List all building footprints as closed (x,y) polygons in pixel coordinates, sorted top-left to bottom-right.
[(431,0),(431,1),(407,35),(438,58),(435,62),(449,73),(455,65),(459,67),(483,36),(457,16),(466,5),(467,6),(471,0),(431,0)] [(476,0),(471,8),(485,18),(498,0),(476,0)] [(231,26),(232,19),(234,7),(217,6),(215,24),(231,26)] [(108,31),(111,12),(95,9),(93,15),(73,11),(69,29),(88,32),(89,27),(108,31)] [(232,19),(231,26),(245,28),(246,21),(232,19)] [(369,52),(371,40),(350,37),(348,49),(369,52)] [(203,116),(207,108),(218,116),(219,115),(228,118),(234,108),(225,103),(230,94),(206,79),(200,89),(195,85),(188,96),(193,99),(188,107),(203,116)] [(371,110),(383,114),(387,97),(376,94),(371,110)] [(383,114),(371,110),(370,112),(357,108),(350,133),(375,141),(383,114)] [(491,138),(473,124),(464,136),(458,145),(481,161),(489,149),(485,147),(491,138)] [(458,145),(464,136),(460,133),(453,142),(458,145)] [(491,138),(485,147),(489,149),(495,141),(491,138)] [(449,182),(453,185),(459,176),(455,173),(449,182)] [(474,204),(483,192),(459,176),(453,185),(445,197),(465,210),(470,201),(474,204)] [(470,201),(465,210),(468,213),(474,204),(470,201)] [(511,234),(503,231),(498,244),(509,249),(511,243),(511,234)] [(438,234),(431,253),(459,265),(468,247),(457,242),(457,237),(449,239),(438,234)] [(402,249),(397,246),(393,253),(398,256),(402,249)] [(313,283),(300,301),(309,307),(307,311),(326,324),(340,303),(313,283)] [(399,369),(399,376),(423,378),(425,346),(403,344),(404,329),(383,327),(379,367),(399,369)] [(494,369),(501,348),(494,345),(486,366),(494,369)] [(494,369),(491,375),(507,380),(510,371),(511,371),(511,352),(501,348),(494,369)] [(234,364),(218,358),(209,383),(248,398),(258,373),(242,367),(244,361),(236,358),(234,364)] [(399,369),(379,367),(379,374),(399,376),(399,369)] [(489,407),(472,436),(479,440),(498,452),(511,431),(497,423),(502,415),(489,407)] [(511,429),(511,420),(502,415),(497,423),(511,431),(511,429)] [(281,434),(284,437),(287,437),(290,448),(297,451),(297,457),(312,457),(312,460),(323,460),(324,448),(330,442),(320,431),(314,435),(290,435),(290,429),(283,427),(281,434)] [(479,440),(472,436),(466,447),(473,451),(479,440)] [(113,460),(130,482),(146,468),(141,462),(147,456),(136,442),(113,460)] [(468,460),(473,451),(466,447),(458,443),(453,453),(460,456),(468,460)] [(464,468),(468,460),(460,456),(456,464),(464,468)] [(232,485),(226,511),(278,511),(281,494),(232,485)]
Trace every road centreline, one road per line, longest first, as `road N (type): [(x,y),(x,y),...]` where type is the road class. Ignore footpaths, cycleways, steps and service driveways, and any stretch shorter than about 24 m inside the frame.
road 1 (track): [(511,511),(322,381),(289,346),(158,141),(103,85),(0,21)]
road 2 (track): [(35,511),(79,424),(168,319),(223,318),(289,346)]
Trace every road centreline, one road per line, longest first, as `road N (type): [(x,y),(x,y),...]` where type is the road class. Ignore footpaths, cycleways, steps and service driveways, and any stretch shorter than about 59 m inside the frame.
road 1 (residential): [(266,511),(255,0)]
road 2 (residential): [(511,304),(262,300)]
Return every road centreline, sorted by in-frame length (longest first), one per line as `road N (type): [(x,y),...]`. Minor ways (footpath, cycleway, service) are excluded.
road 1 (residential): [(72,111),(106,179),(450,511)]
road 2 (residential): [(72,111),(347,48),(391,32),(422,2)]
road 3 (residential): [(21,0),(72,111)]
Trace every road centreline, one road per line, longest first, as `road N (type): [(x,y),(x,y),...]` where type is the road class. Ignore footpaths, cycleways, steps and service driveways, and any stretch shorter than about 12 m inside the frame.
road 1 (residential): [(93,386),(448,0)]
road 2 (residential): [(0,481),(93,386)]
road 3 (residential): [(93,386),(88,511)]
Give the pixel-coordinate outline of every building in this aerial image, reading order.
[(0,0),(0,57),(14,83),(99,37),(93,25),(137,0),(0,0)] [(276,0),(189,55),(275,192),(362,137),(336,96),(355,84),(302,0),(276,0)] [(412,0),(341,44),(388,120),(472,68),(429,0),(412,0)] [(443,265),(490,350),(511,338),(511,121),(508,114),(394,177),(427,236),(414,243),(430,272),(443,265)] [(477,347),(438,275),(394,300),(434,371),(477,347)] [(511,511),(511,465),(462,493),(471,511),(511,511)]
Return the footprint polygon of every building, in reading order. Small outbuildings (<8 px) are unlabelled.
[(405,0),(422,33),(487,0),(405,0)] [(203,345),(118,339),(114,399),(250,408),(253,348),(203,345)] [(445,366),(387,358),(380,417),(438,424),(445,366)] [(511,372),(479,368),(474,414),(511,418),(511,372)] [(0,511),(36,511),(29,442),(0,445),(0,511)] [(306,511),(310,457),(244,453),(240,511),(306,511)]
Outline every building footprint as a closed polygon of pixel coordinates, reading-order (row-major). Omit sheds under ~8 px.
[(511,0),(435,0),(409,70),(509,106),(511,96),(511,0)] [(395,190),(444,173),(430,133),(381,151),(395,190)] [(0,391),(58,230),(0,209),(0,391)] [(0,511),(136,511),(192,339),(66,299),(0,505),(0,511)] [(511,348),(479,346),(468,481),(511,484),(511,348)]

——

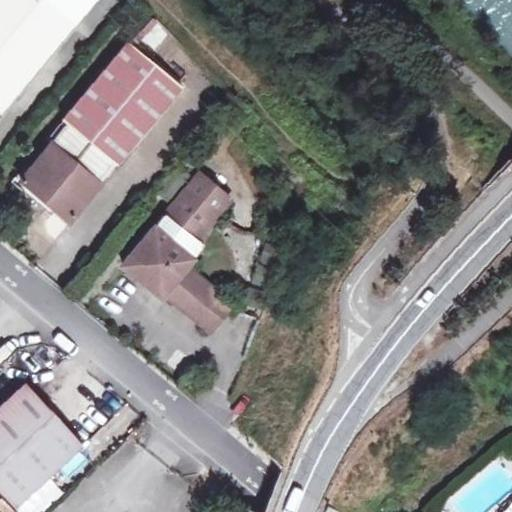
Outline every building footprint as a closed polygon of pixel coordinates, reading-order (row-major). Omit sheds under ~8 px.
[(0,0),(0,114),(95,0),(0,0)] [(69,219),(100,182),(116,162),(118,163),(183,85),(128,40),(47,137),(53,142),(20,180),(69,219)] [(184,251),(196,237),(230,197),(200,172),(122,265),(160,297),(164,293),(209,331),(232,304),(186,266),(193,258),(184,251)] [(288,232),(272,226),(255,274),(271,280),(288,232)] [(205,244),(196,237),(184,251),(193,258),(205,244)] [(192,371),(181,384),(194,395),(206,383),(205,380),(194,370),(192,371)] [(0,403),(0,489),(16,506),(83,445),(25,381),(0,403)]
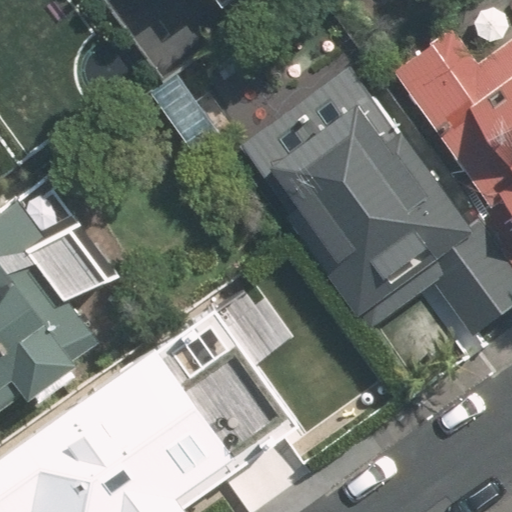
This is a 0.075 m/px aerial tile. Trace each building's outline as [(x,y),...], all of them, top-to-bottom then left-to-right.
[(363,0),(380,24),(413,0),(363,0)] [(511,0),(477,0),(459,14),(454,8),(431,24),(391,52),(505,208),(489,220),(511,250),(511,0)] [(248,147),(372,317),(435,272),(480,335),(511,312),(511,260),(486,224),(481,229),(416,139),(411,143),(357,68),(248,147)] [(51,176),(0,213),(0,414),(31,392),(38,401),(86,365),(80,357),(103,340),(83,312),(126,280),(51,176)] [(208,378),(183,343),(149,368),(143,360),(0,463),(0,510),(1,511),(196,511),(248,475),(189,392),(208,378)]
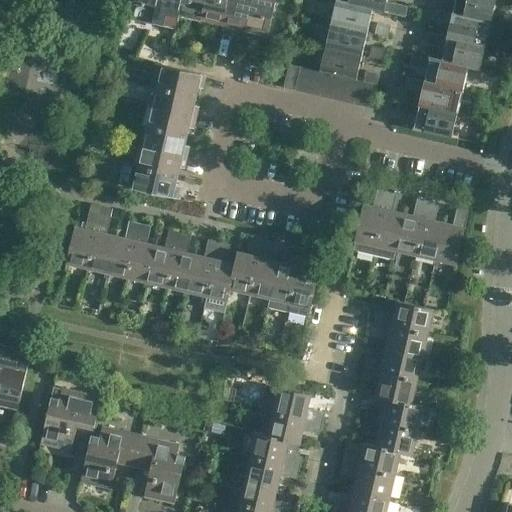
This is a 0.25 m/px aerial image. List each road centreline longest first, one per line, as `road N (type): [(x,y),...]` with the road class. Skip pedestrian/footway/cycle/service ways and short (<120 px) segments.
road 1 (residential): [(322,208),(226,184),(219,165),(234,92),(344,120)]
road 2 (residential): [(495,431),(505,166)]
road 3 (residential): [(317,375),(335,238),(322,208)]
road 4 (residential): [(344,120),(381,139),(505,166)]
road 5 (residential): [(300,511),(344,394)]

——

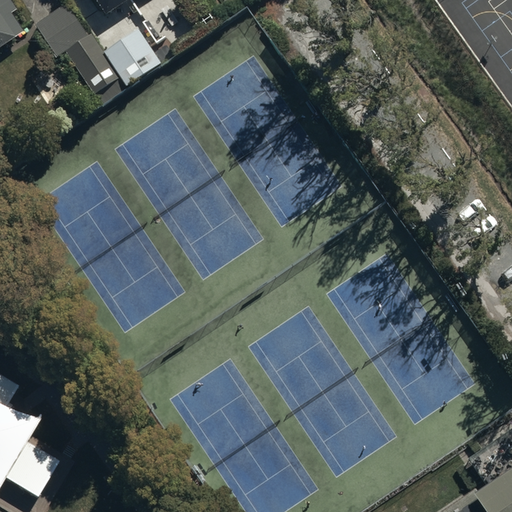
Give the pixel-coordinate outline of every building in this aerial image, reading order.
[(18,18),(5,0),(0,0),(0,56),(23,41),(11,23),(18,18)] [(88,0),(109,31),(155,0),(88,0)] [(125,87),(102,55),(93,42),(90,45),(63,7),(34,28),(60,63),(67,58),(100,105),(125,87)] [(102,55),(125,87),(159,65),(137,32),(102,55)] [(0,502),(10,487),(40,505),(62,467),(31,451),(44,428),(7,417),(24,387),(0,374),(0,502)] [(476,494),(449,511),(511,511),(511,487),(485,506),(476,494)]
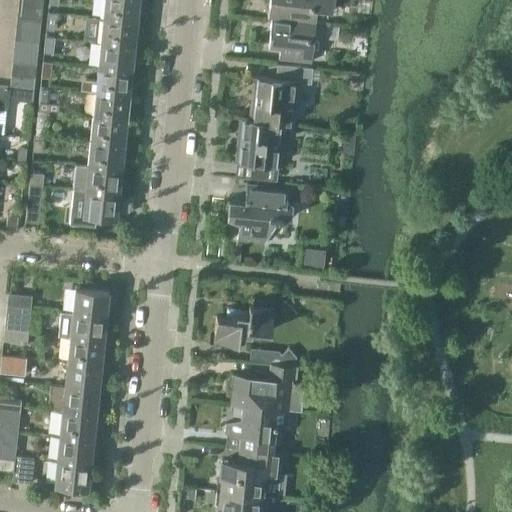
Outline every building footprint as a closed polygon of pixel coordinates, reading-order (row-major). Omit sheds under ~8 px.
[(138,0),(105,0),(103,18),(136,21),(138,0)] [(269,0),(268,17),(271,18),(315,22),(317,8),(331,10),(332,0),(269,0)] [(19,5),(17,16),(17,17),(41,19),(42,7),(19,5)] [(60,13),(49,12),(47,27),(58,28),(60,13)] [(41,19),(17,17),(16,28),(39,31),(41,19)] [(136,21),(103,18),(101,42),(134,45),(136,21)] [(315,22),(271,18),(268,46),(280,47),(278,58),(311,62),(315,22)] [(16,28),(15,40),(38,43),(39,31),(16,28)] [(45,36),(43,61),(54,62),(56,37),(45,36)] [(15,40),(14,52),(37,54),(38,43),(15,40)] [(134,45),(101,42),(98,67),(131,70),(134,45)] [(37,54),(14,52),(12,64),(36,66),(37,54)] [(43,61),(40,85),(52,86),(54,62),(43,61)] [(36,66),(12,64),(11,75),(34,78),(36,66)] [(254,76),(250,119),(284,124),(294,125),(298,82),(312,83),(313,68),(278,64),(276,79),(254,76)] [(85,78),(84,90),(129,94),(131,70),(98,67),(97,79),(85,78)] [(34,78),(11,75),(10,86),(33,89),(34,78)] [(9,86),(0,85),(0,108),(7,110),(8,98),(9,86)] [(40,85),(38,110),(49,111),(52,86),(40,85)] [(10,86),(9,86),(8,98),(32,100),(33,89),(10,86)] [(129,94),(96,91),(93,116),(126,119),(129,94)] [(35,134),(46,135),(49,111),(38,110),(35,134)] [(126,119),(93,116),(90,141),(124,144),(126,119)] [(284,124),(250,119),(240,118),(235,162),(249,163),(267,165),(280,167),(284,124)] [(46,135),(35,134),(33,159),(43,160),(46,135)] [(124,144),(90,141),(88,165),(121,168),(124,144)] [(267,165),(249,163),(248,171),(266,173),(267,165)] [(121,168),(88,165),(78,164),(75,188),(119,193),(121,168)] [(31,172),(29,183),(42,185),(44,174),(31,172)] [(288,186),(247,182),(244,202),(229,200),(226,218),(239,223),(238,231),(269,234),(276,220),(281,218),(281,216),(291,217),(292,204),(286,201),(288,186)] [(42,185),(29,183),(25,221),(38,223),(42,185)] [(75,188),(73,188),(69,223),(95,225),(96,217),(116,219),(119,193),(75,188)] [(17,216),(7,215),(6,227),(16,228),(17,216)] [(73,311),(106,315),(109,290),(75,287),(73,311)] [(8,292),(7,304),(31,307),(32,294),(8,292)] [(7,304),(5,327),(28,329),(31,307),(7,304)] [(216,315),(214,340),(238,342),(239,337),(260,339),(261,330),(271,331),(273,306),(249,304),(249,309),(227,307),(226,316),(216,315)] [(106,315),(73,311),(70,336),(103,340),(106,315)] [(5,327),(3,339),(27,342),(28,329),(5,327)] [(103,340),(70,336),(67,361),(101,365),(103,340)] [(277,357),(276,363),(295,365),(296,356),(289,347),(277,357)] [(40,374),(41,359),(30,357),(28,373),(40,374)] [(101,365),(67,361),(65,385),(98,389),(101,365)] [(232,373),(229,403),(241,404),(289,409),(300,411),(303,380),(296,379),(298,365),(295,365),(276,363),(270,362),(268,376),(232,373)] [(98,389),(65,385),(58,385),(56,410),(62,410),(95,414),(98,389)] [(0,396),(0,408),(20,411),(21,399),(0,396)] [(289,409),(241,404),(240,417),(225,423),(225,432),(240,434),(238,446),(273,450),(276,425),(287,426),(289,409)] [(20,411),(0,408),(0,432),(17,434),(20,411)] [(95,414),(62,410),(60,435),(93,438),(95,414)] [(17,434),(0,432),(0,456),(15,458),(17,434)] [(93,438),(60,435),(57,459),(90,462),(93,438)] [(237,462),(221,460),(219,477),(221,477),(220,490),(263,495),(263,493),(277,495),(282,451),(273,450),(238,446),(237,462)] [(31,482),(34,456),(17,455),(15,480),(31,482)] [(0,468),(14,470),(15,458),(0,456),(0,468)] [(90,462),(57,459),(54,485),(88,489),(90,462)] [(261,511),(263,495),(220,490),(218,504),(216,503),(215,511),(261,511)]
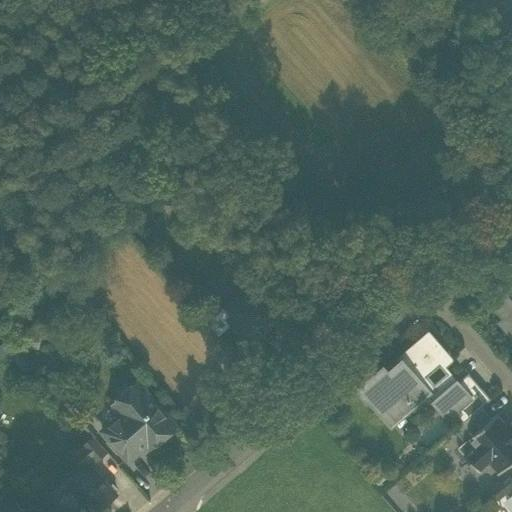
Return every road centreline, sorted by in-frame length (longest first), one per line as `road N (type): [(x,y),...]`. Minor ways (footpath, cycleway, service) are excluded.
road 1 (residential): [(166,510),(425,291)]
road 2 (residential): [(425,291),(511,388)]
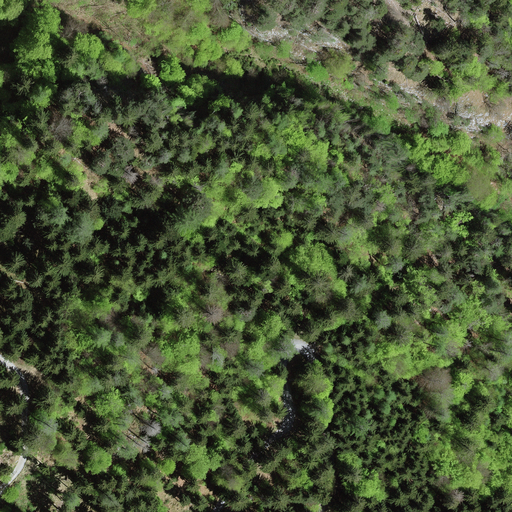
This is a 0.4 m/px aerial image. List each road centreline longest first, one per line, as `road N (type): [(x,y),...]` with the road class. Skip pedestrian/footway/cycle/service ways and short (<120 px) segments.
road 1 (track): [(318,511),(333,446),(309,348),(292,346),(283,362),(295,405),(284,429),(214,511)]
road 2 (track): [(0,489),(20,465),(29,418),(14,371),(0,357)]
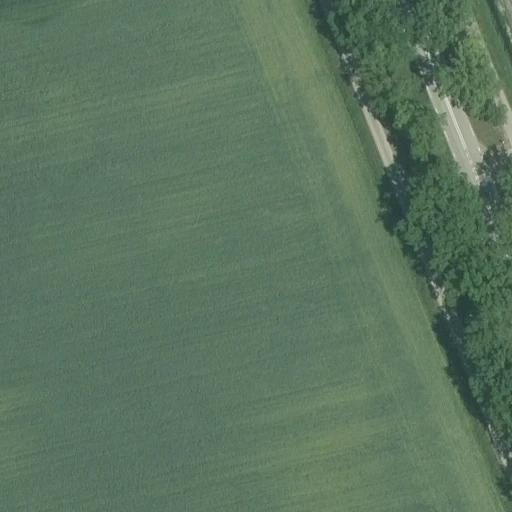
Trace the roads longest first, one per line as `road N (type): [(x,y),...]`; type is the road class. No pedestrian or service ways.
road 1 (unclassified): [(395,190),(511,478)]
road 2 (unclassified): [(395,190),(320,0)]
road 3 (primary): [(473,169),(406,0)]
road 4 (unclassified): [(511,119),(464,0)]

——

- [Short problem] Rewrite the stretch of the data from the line containing "59 m inside the frame." through the line containing "road 2 (residential): [(511,304),(262,300)]" as a JSON list of strings, one string per line, leaving out blank lines.

- [Expected output]
[
  "Trace every road centreline, one road per line, longest first, as `road N (type): [(x,y),(x,y),...]` where type is the road class. Ignore footpaths, cycleways, steps and service driveways, and any stretch shorter than about 59 m inside the frame.",
  "road 1 (residential): [(266,511),(255,0)]",
  "road 2 (residential): [(511,304),(262,300)]"
]